All that is needed is the run of lines from the top of the entries to the line with "in_first: [73, 322]", that line included, repeated exactly and free of pictures.

* * * *

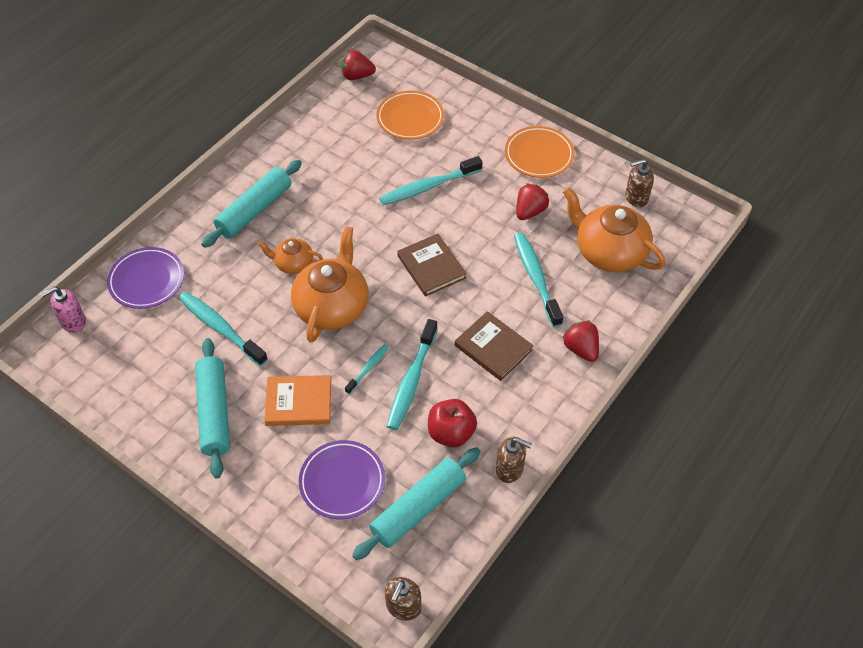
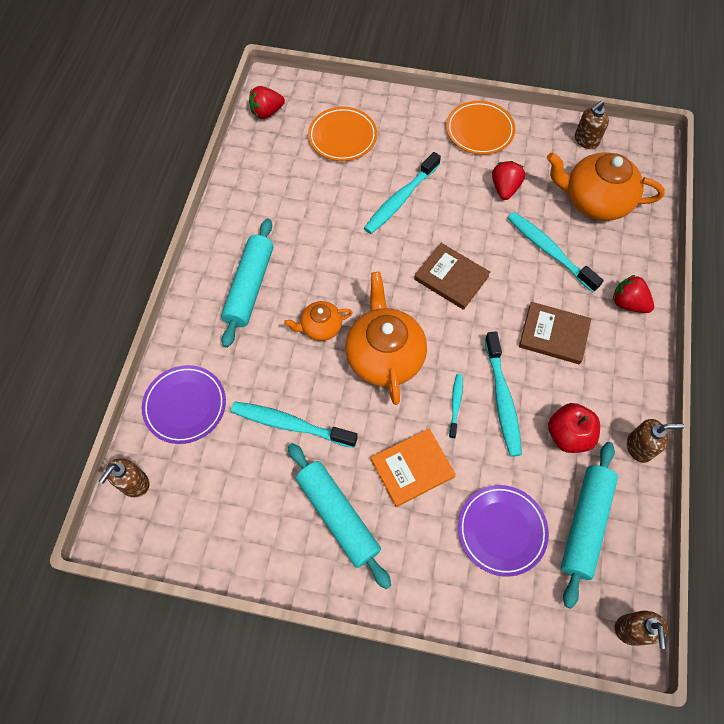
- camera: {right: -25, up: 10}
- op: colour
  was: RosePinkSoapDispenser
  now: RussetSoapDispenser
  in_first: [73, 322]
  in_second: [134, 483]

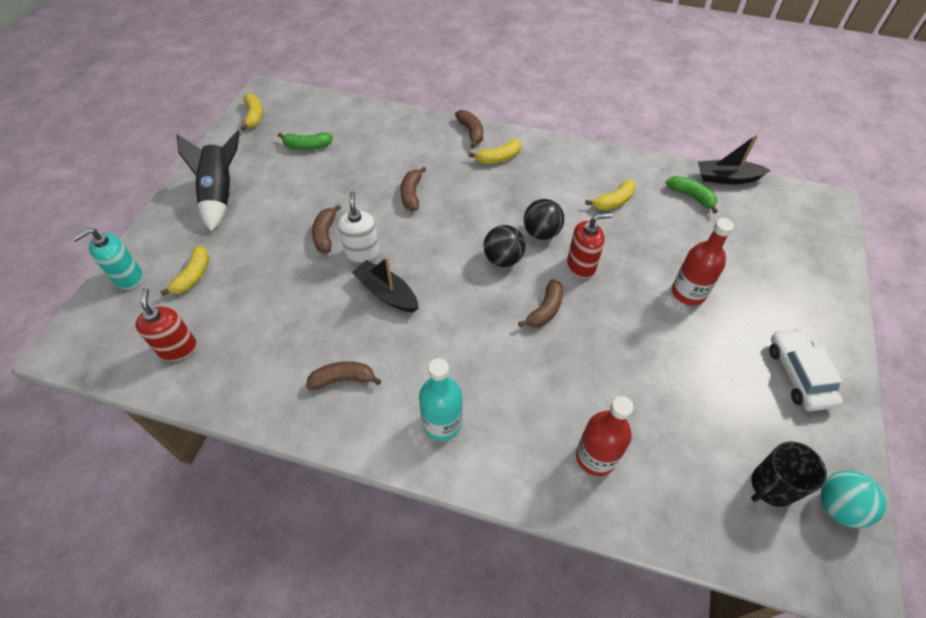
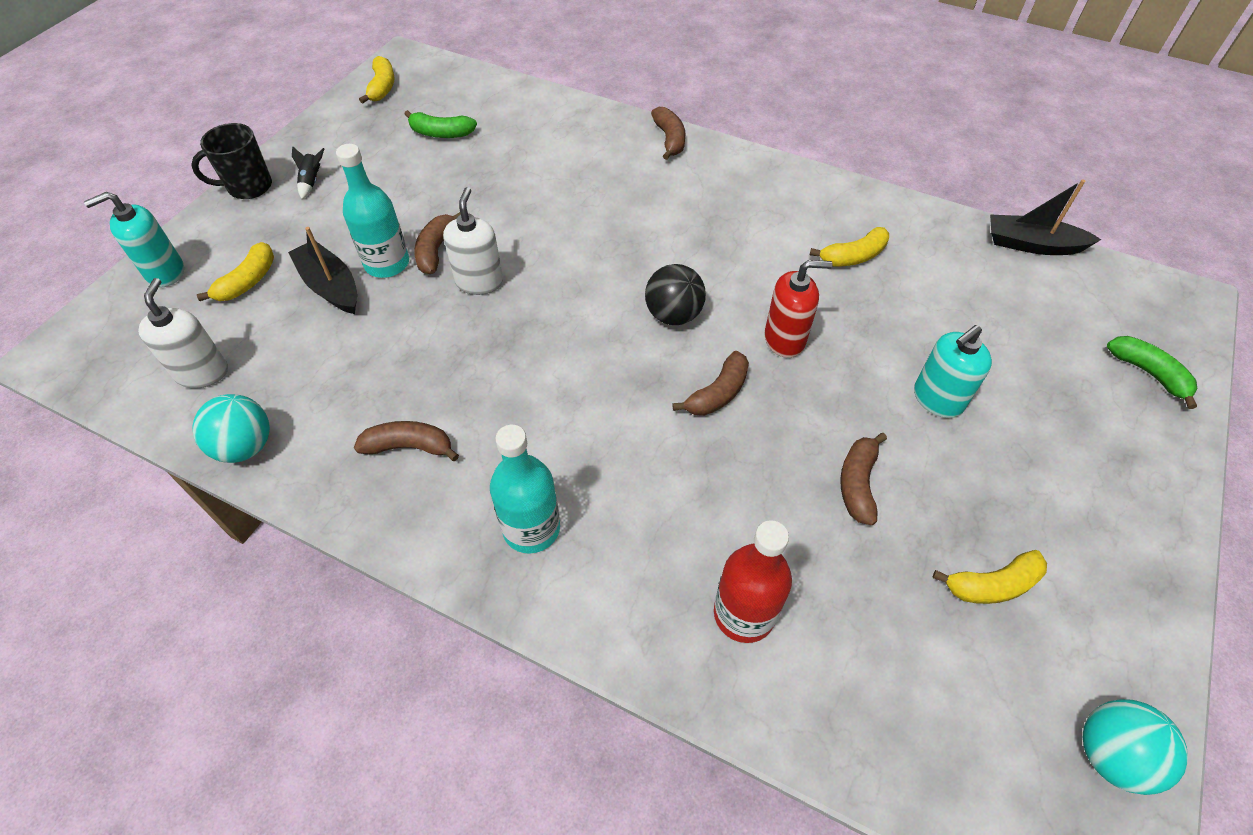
- camera: {right: 10, up: 0}
- op: missing
  was: BlackPlayBall
  in_first: [541, 232]
- op: missing
  was: WhiteCar
  in_first: [799, 375]
- op: appeared
  now: TurquoisePlayBall
  in_second: [245, 446]
- op: appeared
  now: TurquoiseBottle
  in_second: [387, 263]
- op: relocated
  was: BlackToyBoat
  in_first: [386, 293]
  in_second: [330, 286]
- op: relocated
  was: RussetToyBanana
  in_first: [412, 194]
  in_second: [858, 483]
- op: relocated
  was: GoldenToyBanana
  in_first: [498, 158]
  in_second: [992, 584]
- op: relocated
  was: LeafGreenToyBanana
  in_first: [691, 196]
  in_second: [1148, 373]
- op: relocated
  was: BlackMug
  in_first: [771, 486]
  in_second: [248, 187]
- op: exchanged
  was: RedBottle
  now: TurquoiseSoapDispenser
  in_first: [688, 293]
  in_second: [937, 399]
- op: colour
  was: RedSoapDispenser
  now: WhiteSoapDispenser
  in_first: [178, 348]
  in_second: [202, 372]
- op: size
  was: BlackSpaceship
  in_first: [220, 194]
  in_second: [312, 181]
  ratio: 0.4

* * * *

• Expected output
- camera: {right: -25, up: 10}
- op: colour
  was: RosePinkSoapDispenser
  now: RussetSoapDispenser
  in_first: [73, 322]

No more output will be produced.